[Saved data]
•••

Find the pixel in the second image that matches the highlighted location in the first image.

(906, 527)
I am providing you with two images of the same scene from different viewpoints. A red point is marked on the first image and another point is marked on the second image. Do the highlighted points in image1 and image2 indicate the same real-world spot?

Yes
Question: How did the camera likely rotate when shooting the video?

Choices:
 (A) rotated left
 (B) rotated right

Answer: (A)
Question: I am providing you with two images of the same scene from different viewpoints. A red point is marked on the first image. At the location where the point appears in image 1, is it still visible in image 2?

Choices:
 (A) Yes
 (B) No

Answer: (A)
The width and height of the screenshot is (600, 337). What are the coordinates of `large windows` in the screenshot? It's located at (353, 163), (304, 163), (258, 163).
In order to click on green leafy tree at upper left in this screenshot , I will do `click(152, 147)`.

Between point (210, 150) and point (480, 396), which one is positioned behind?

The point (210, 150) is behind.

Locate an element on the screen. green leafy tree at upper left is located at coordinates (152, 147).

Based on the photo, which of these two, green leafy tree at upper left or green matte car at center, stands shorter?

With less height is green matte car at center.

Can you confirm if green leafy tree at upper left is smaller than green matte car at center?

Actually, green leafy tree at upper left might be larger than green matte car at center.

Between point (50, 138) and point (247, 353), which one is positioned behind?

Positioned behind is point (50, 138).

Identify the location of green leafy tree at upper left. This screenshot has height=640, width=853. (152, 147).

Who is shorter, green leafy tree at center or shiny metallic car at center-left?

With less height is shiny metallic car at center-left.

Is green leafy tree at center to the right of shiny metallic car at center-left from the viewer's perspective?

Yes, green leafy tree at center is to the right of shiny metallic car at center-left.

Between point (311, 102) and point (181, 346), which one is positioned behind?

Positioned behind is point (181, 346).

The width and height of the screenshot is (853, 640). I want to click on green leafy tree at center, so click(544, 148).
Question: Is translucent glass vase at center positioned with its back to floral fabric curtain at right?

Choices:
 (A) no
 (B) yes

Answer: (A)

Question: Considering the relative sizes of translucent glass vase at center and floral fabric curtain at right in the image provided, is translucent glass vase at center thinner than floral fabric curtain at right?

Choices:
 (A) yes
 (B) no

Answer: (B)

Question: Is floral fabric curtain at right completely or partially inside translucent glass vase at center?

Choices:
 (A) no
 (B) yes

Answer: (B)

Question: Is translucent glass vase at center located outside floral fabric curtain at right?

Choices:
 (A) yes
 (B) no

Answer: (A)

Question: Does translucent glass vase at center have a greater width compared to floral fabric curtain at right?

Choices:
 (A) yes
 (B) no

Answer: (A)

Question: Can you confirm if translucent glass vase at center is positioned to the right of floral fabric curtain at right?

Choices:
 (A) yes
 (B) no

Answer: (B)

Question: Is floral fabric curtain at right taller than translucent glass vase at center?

•••

**Exercise instructions**. Turn the data, starting at its first line and ending at the line that contains "Between point (210, 150)", into a Markdown table with the columns Row and Line. Number each line in Row, and leave out blank lines.

**Correct output**.
| Row | Line |
|---|---|
| 1 | Find the pixel in the second image that matches the highlighted location in the first image. |
| 2 | (906, 527) |
| 3 | I am providing you with two images of the same scene from different viewpoints. A red point is marked on the first image and another point is marked on the second image. Do the highlighted points in image1 and image2 indicate the same real-world spot? |
| 4 | Yes |
| 5 | Question: How did the camera likely rotate when shooting the video? |
| 6 | Choices: |
| 7 |  (A) rotated left |
| 8 |  (B) rotated right |
| 9 | Answer: (A) |
| 10 | Question: I am providing you with two images of the same scene from different viewpoints. A red point is marked on the first image. At the location where the point appears in image 1, is it still visible in image 2? |
| 11 | Choices: |
| 12 |  (A) Yes |
| 13 |  (B) No |
| 14 | Answer: (A) |
| 15 | The width and height of the screenshot is (600, 337). What are the coordinates of `large windows` in the screenshot? It's located at (353, 163), (304, 163), (258, 163). |
| 16 | In order to click on green leafy tree at upper left in this screenshot , I will do `click(152, 147)`. |
| 17 | Between point (210, 150) and point (480, 396), which one is positioned behind? |